▸ **What the task requires**
Produce an exact copy of all the data below, dropping every image.

▸ **Exercise materials**
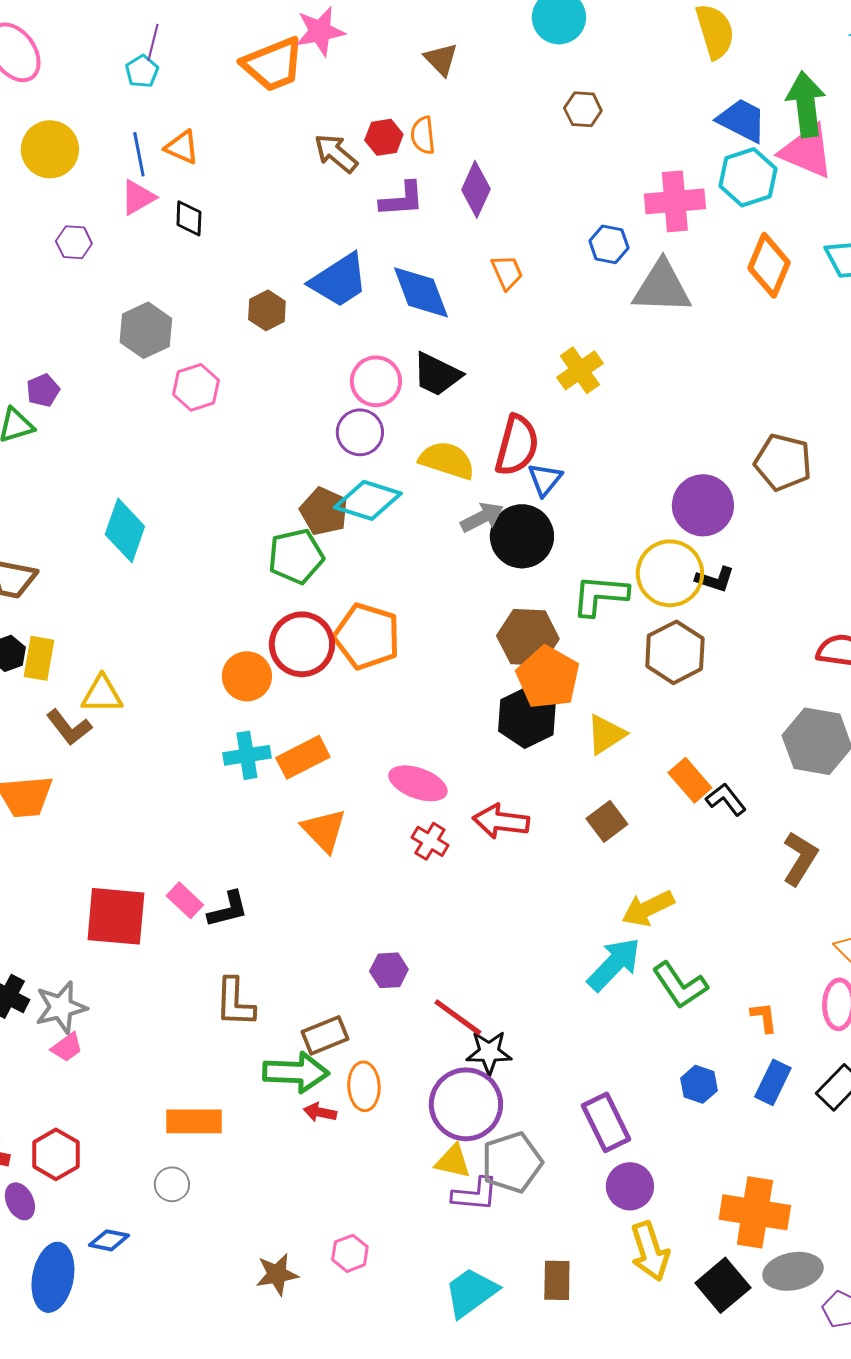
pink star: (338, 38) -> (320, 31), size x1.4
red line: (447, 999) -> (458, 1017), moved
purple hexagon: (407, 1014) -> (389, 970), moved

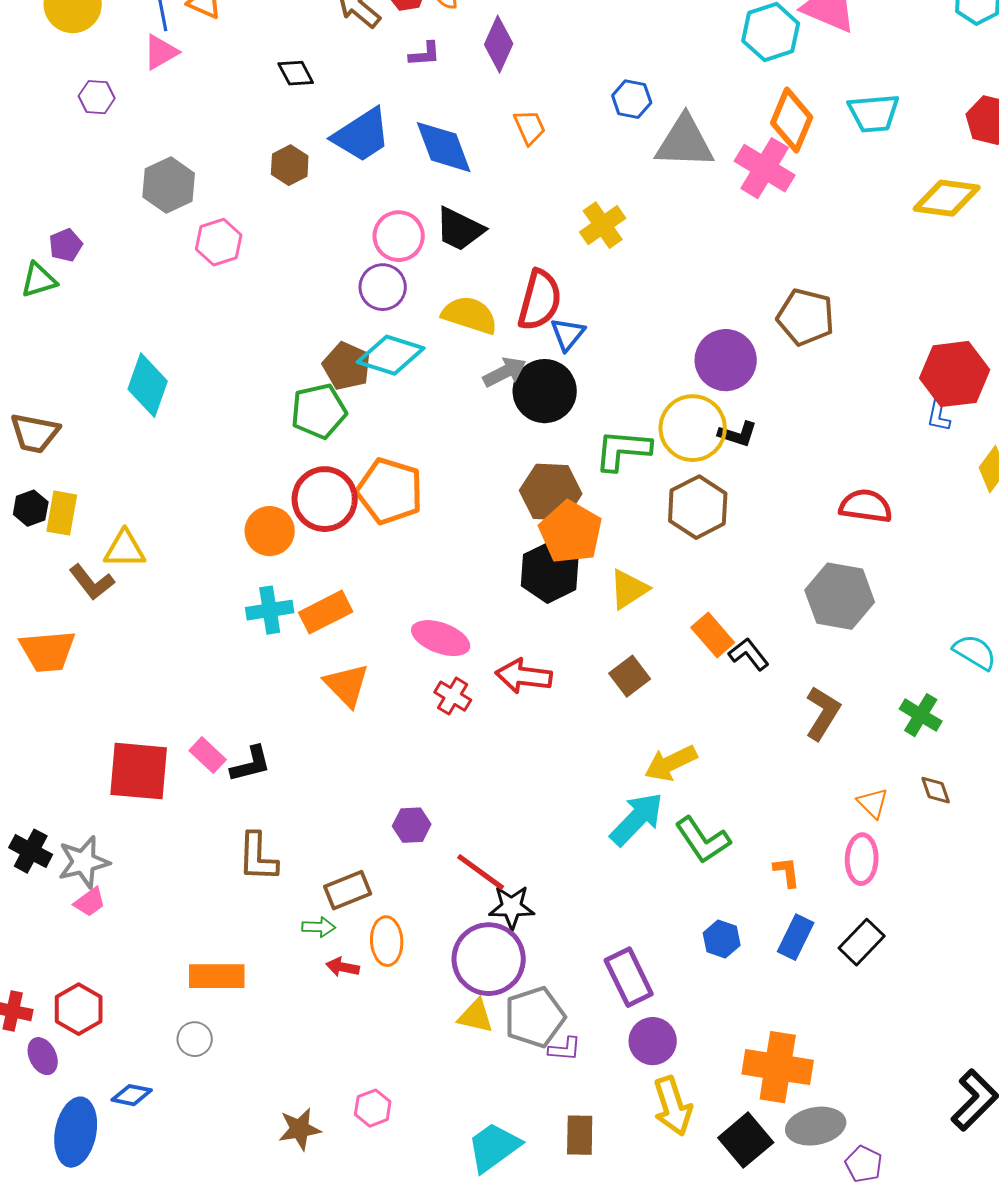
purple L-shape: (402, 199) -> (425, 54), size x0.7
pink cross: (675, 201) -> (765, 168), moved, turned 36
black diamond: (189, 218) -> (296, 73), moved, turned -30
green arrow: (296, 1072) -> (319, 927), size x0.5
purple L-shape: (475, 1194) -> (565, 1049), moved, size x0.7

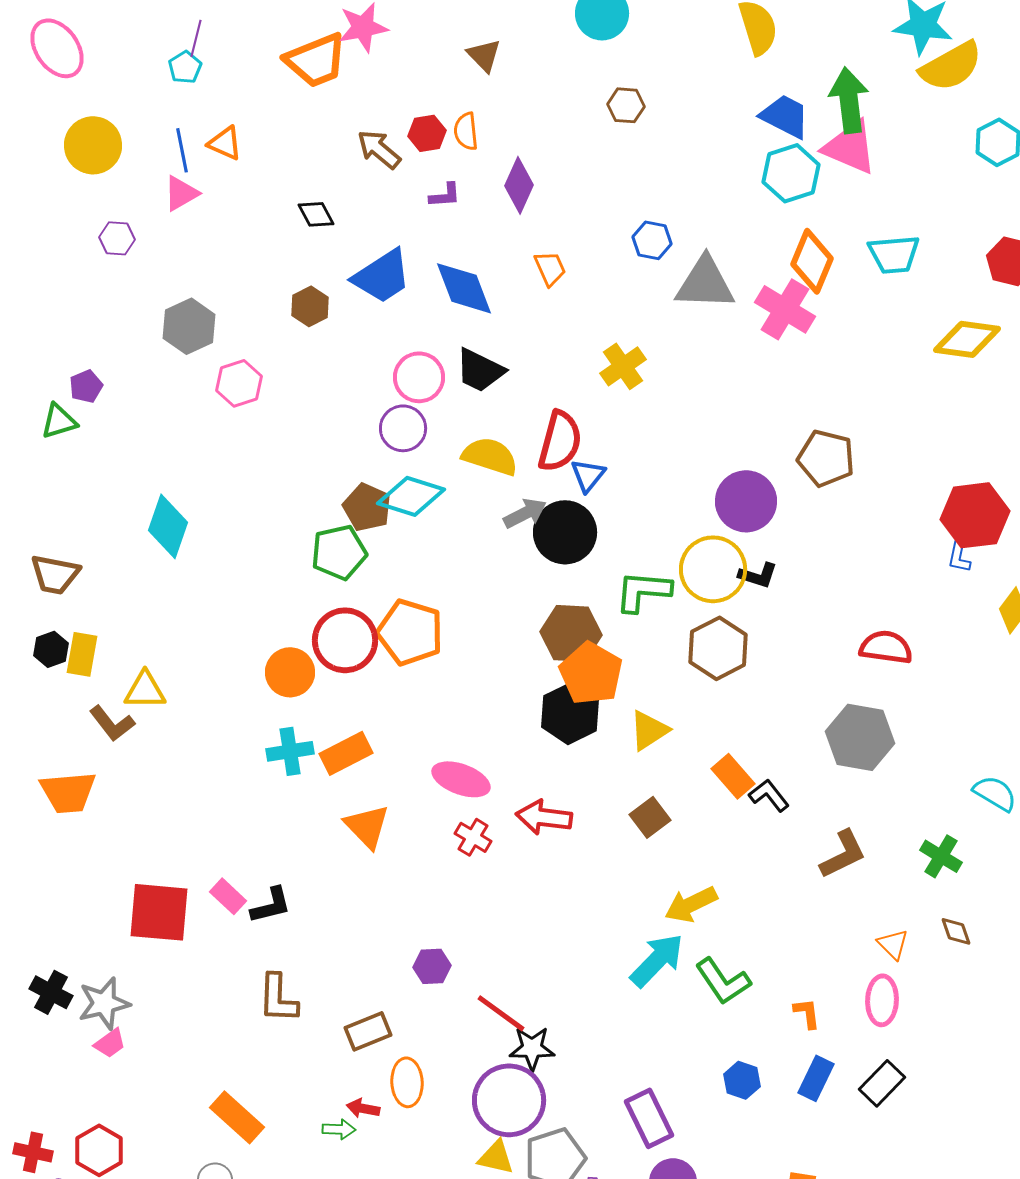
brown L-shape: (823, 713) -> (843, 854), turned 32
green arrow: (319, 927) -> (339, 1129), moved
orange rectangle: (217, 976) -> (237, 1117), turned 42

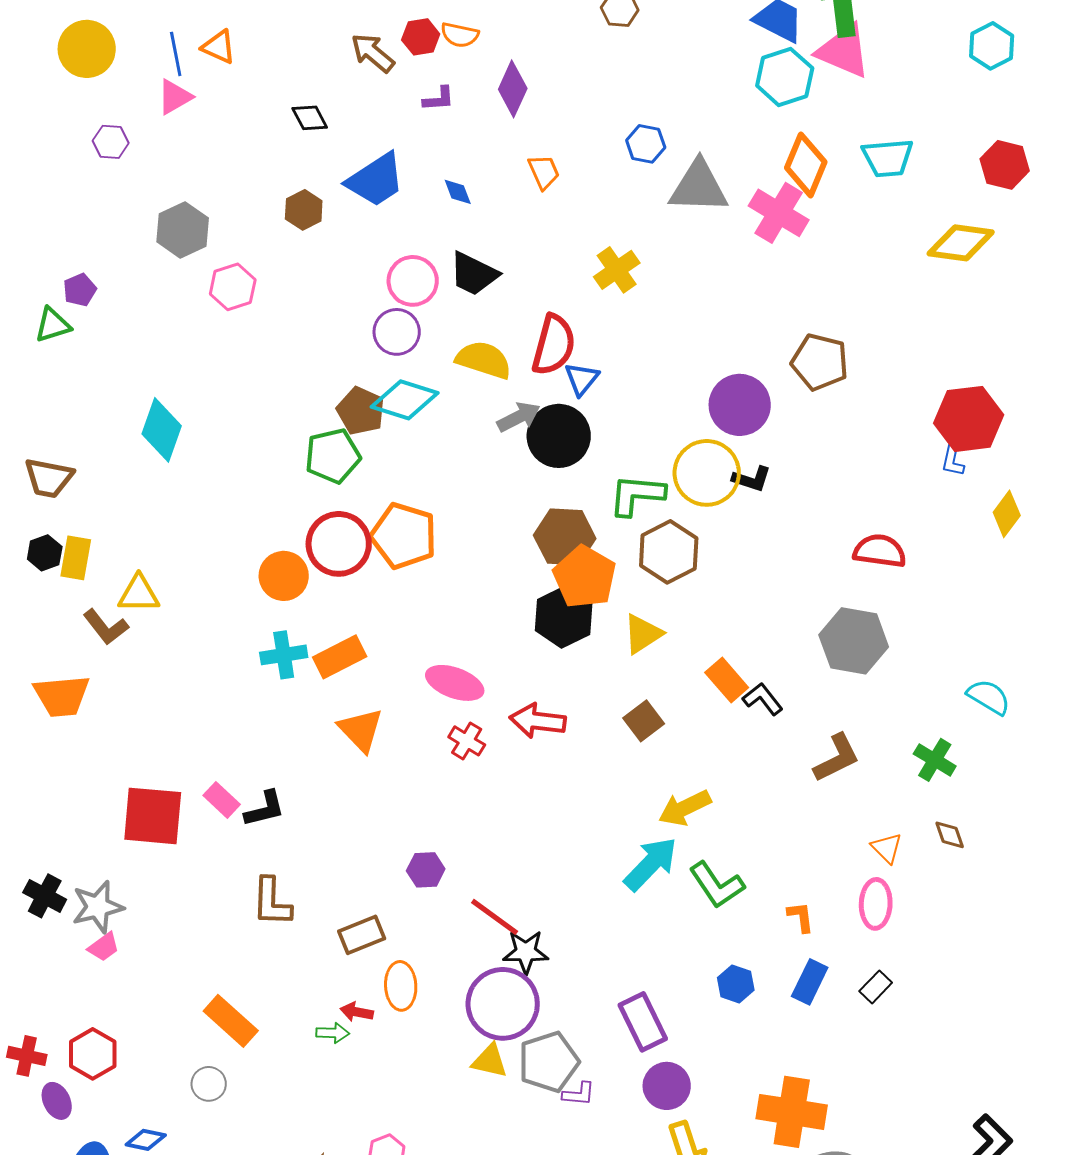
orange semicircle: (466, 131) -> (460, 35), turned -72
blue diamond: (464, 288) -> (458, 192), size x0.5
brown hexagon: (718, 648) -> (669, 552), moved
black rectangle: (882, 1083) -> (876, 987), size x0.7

▸ **Written solution**
pink star: (338, 38) -> (320, 31), size x1.4
red line: (447, 999) -> (458, 1017), moved
purple hexagon: (407, 1014) -> (389, 970), moved

purple L-shape: (402, 199) -> (425, 54), size x0.7
pink cross: (675, 201) -> (765, 168), moved, turned 36
black diamond: (189, 218) -> (296, 73), moved, turned -30
green arrow: (296, 1072) -> (319, 927), size x0.5
purple L-shape: (475, 1194) -> (565, 1049), moved, size x0.7

brown L-shape: (823, 713) -> (843, 854), turned 32
green arrow: (319, 927) -> (339, 1129), moved
orange rectangle: (217, 976) -> (237, 1117), turned 42

orange semicircle: (466, 131) -> (460, 35), turned -72
blue diamond: (464, 288) -> (458, 192), size x0.5
brown hexagon: (718, 648) -> (669, 552), moved
black rectangle: (882, 1083) -> (876, 987), size x0.7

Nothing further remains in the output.